Instructions for the task: Each line from the one that contains "D1: diode BAV21 (A NET5, K VCC) -> none" down to the last line of the material should be retyped exactly as it stands.

Stored data:
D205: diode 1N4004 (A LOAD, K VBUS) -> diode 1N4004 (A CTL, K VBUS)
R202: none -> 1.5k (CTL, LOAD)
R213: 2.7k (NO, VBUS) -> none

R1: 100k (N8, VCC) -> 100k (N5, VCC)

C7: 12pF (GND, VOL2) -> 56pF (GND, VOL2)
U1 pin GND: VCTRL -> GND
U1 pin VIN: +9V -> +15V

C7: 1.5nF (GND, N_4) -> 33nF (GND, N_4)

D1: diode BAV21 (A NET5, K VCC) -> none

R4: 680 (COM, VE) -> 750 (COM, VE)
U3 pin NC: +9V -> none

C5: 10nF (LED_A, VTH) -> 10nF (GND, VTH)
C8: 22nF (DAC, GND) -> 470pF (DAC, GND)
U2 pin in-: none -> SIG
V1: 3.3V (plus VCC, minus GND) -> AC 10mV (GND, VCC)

Answer for the task:
D1: diode BAV21 (A NET5, K VCC) -> none

R4: 680 (COM, VE) -> 750 (COM, VE)
U3 pin NC: +9V -> none

C5: 10nF (LED_A, VTH) -> 10nF (GND, VTH)
C8: 22nF (DAC, GND) -> 470pF (DAC, GND)
U2 pin in-: none -> SIG
V1: 3.3V (plus VCC, minus GND) -> AC 10mV (GND, VCC)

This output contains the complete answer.